# [Problem statement]
Please print every line from the one containing "(817, 360) = (561, 546): yellow" through the last line of the records below, exactly as written and nothing more.

Excerpts from a dataset:
_____
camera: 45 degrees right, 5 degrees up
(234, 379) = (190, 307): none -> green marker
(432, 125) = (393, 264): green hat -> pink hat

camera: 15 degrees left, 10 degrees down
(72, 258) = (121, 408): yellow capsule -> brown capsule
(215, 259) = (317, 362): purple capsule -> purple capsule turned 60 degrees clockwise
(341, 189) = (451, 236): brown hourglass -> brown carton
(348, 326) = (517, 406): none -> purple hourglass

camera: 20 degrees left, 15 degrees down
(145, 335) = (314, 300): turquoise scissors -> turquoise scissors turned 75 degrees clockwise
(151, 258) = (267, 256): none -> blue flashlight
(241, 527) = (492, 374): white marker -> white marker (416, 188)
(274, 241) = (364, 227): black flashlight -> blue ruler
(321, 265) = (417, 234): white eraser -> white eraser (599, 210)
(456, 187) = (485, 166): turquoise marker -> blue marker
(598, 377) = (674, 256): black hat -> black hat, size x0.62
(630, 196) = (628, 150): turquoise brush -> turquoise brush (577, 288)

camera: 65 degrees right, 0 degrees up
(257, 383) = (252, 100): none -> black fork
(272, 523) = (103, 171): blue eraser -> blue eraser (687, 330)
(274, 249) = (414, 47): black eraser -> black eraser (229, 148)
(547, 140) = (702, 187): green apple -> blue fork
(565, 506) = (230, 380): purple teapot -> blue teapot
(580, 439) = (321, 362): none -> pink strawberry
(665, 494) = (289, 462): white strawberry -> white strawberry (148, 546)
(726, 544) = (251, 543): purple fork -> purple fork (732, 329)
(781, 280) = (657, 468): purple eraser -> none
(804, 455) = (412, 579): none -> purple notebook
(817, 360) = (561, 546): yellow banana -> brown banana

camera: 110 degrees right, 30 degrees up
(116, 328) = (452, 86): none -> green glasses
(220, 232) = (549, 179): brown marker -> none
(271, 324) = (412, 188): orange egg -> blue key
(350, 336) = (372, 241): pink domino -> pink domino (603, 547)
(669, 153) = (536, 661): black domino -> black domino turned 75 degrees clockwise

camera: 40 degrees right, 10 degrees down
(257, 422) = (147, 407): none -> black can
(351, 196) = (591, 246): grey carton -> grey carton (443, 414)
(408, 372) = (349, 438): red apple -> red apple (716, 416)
_____
# [Solution for this problem]
(817, 360) = (561, 546): yellow banana -> brown banana

camera: 110 degrees right, 30 degrees up
(116, 328) = (452, 86): none -> green glasses
(220, 232) = (549, 179): brown marker -> none
(271, 324) = (412, 188): orange egg -> blue key
(350, 336) = (372, 241): pink domino -> pink domino (603, 547)
(669, 153) = (536, 661): black domino -> black domino turned 75 degrees clockwise

camera: 40 degrees right, 10 degrees down
(257, 422) = (147, 407): none -> black can
(351, 196) = (591, 246): grey carton -> grey carton (443, 414)
(408, 372) = (349, 438): red apple -> red apple (716, 416)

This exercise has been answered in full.